▸ Task goal: Copy out the listing that follows exactly, dropping every picture.

▸ Dataset content:
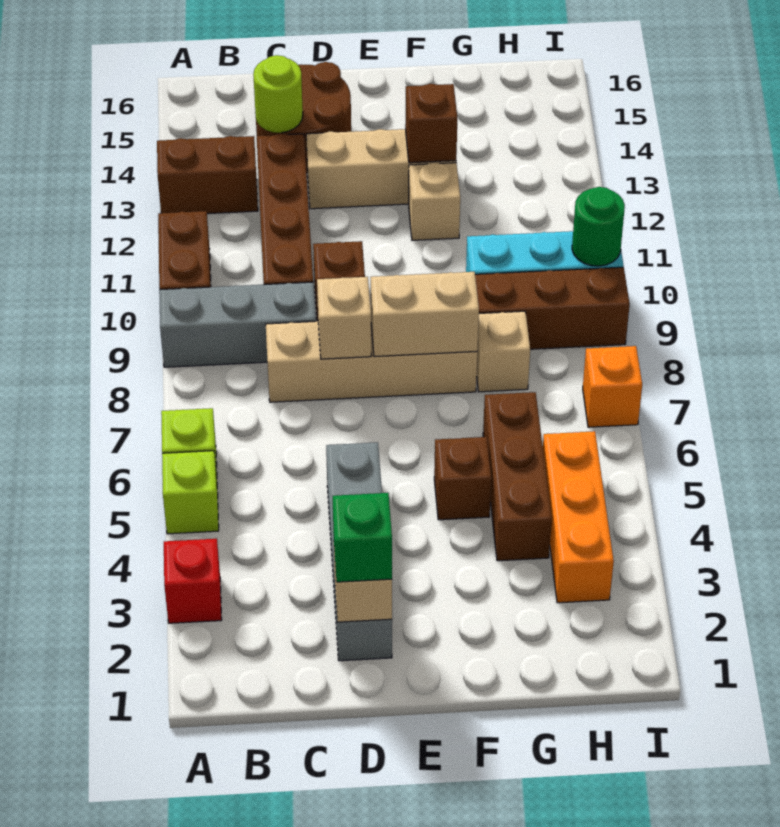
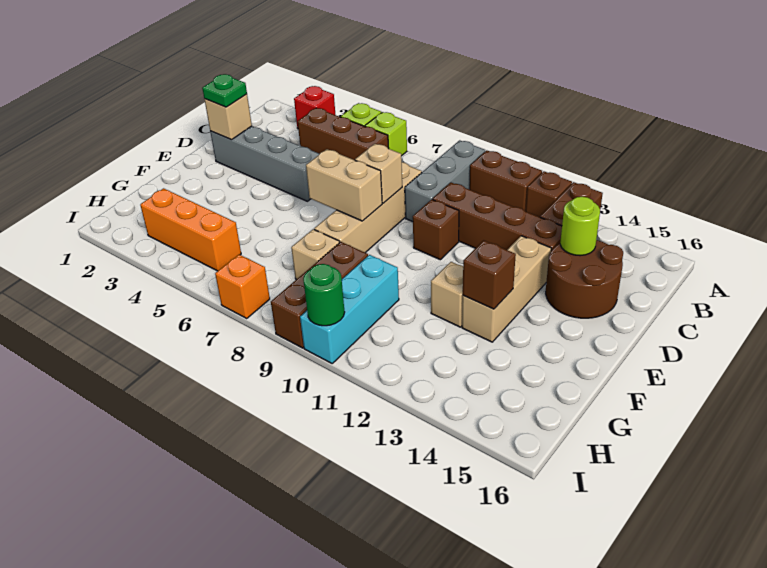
green brick D2 level 3 -> green plate D2 level 3
tan brick E8:F8 level 2 -> tan brick E7:E8 level 2
brown brick F5 level 1 -> brown brick A12 level 1
brown brick G4:G6 level 1 -> brown brick B4:B6 level 1

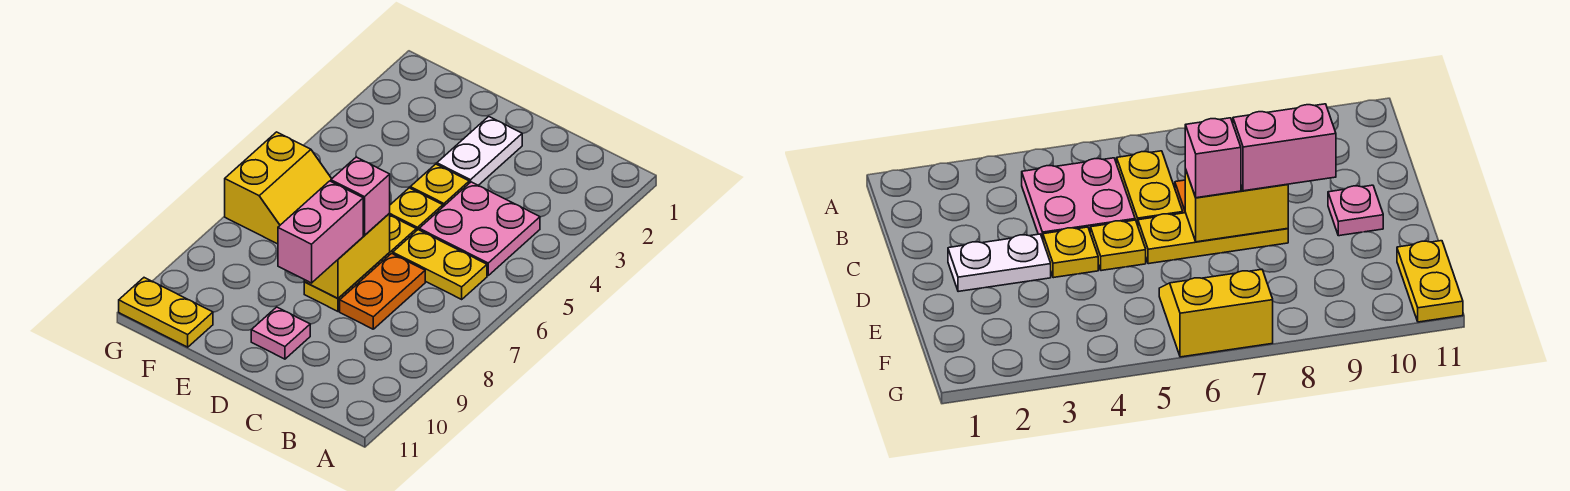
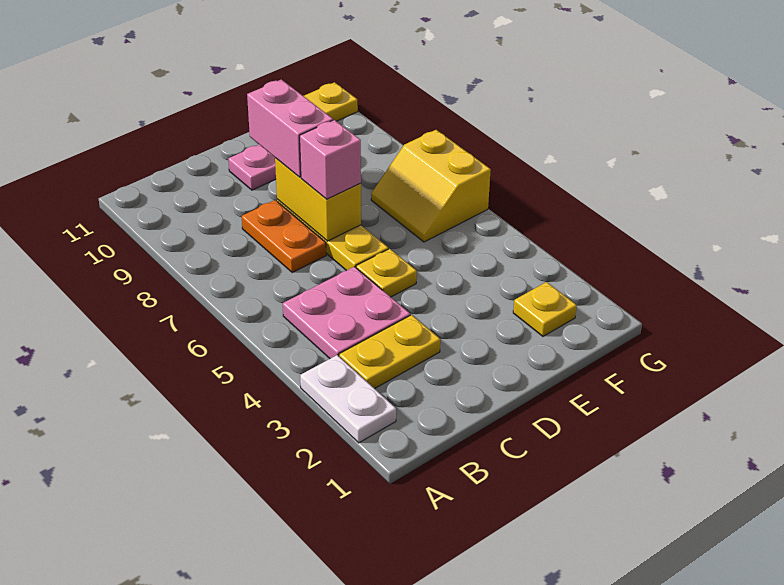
yellow plate B6:C6 level 1 -> yellow plate B3:C3 level 1
white plate D2:D3 level 1 -> white plate A2:A3 level 1
yellow plate D4 level 1 -> yellow plate F2 level 1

▸ Exercise solution:
green brick D2 level 3 -> green plate D2 level 3
tan brick E8:F8 level 2 -> tan brick E7:E8 level 2
brown brick F5 level 1 -> brown brick A12 level 1
brown brick G4:G6 level 1 -> brown brick B4:B6 level 1

yellow plate B6:C6 level 1 -> yellow plate B3:C3 level 1
white plate D2:D3 level 1 -> white plate A2:A3 level 1
yellow plate D4 level 1 -> yellow plate F2 level 1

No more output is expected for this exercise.